Task directions: State the number of lines in the entries below where the string "vofirul" occurs, and omit everything else.

Given records:

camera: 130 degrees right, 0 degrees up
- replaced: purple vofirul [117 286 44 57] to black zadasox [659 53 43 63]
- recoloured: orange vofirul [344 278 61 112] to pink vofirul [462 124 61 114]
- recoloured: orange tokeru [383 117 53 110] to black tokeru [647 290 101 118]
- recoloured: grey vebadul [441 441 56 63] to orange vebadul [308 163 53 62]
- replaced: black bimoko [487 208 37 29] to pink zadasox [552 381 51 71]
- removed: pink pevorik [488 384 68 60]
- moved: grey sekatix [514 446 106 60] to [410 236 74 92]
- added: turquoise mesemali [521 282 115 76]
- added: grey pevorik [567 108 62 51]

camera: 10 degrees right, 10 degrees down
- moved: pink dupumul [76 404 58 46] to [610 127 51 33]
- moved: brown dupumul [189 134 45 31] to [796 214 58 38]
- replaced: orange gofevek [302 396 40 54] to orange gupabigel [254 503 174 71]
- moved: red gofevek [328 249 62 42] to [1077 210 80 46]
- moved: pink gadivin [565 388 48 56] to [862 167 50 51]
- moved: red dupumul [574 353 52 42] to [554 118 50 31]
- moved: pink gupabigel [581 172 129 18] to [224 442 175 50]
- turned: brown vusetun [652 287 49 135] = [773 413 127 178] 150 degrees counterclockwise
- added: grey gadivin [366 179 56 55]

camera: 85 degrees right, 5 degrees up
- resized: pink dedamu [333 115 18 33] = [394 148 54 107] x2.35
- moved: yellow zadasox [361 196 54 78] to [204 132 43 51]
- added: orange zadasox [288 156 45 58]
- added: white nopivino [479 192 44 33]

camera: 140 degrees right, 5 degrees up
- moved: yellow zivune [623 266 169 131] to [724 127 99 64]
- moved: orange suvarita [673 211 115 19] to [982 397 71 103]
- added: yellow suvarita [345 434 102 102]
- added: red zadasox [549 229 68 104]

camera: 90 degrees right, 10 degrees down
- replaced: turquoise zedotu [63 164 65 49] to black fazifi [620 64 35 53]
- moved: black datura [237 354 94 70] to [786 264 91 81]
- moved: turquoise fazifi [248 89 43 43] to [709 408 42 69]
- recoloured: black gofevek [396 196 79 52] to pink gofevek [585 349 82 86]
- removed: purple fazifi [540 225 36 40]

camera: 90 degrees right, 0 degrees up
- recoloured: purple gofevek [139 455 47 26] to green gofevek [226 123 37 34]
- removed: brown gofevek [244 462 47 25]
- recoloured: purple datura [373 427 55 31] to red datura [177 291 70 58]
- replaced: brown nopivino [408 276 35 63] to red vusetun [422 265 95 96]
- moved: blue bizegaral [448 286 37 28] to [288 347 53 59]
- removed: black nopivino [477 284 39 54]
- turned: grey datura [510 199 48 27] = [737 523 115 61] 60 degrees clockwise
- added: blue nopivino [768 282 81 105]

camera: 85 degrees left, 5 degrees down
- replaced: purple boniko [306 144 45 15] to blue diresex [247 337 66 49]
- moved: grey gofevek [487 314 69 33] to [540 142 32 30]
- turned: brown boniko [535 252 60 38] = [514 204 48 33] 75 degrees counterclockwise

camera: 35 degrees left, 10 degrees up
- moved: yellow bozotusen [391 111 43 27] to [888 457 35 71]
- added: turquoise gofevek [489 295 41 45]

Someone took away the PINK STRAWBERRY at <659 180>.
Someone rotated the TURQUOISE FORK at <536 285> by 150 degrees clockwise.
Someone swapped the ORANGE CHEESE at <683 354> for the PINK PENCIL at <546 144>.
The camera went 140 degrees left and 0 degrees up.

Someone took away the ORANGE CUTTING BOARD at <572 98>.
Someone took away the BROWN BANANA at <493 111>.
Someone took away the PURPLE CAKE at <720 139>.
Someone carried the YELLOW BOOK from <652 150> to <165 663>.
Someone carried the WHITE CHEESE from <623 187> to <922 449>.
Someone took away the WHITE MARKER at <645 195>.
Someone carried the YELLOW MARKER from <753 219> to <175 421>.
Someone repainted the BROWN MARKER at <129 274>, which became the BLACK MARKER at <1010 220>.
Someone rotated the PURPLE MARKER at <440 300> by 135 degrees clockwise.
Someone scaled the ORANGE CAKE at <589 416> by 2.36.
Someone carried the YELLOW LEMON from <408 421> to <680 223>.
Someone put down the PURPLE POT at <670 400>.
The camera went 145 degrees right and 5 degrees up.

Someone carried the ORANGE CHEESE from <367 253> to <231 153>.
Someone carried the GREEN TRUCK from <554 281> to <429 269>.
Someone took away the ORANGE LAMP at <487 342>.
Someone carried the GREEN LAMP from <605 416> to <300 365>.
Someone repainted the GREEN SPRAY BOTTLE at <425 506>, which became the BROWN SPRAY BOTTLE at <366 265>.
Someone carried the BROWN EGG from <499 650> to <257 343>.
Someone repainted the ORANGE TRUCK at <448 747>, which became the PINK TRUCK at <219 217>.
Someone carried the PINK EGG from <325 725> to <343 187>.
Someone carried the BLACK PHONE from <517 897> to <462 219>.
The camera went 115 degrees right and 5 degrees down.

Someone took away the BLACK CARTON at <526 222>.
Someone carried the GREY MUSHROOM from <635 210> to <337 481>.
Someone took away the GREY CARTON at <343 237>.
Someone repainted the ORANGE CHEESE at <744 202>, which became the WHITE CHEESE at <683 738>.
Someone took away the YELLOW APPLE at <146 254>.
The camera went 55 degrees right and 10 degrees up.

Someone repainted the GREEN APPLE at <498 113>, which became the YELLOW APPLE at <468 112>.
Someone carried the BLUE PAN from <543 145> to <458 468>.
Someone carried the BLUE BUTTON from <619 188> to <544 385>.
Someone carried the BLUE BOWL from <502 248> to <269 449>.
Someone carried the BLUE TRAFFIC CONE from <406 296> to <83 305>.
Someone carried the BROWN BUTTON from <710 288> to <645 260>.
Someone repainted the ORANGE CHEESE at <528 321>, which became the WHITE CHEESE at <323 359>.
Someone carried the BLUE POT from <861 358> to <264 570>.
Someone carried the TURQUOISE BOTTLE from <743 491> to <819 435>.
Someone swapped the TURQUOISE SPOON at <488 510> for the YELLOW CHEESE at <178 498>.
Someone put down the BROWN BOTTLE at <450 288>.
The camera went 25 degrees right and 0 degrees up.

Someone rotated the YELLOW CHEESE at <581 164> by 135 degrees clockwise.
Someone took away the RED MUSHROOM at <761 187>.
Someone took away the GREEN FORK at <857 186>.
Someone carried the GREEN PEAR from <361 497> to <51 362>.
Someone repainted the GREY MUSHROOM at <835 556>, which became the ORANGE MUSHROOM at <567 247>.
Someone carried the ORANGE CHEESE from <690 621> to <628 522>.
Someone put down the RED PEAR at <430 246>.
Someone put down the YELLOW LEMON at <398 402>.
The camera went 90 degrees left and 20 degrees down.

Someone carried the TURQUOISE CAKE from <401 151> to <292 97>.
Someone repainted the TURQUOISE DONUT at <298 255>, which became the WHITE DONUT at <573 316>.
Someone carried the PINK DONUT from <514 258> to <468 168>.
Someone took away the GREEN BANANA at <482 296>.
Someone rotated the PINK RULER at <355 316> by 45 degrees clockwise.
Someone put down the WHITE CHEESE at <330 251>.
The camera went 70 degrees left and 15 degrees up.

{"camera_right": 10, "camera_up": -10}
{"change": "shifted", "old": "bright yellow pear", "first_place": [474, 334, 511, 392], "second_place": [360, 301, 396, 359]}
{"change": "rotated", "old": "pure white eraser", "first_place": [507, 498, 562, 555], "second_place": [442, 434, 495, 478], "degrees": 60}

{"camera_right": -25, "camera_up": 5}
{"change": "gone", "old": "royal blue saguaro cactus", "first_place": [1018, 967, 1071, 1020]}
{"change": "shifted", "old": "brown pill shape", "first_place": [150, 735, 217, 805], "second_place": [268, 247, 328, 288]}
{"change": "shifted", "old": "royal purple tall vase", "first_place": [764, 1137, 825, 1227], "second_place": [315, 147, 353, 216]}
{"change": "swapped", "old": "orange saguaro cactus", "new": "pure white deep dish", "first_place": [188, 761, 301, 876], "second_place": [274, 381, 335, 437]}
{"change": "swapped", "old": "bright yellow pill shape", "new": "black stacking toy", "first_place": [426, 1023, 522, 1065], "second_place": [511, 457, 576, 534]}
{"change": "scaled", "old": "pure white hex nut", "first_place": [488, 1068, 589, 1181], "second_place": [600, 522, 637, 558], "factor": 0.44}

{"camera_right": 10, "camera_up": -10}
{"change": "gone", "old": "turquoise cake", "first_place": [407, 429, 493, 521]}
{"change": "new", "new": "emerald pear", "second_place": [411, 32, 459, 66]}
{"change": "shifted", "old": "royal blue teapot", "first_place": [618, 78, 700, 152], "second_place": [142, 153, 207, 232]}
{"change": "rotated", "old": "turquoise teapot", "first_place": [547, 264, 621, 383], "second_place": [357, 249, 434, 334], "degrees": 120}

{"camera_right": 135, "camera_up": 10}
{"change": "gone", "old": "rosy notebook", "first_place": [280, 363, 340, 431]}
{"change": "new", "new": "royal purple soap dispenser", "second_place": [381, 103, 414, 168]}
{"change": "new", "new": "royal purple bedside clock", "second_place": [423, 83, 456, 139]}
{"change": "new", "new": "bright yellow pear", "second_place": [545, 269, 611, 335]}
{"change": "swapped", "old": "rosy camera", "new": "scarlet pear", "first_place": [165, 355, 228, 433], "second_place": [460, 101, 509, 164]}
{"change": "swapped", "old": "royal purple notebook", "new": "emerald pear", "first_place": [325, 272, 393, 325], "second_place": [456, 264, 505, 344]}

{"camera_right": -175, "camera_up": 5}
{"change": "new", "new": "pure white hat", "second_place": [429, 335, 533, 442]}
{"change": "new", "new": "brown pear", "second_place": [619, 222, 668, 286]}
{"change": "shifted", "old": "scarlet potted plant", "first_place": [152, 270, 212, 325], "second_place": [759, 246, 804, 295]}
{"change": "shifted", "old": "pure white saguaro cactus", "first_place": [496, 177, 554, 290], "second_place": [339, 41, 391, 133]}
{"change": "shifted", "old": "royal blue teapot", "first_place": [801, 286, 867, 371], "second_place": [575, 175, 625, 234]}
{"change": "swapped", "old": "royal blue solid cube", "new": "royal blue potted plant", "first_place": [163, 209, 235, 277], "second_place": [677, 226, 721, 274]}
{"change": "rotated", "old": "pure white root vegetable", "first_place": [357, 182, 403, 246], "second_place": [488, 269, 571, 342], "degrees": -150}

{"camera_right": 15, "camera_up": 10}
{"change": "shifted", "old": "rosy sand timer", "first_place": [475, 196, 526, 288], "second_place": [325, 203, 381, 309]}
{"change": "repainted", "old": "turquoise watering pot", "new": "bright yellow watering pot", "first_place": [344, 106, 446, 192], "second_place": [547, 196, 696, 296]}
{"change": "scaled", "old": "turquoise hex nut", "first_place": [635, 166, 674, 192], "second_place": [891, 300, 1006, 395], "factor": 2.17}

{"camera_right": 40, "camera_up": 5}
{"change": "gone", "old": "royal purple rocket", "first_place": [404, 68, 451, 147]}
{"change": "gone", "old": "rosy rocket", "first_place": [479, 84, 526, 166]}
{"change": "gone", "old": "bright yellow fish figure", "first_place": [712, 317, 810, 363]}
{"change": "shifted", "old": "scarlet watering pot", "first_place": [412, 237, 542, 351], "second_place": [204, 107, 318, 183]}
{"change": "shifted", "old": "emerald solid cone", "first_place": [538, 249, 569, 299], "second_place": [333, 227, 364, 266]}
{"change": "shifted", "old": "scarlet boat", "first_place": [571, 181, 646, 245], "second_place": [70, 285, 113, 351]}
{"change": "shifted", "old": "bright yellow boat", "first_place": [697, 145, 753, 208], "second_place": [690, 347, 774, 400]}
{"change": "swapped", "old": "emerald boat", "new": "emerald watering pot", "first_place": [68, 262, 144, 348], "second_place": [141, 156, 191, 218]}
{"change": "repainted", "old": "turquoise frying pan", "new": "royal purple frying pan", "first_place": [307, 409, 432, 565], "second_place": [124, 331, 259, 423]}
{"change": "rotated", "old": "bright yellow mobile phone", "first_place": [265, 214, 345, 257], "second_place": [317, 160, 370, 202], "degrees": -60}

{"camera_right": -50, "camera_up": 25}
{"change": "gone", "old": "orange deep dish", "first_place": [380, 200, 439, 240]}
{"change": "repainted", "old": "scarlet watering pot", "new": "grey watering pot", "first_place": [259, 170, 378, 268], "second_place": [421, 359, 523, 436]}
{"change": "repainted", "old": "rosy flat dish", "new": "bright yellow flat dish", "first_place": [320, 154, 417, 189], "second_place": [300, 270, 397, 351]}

Reply to the exercise: 2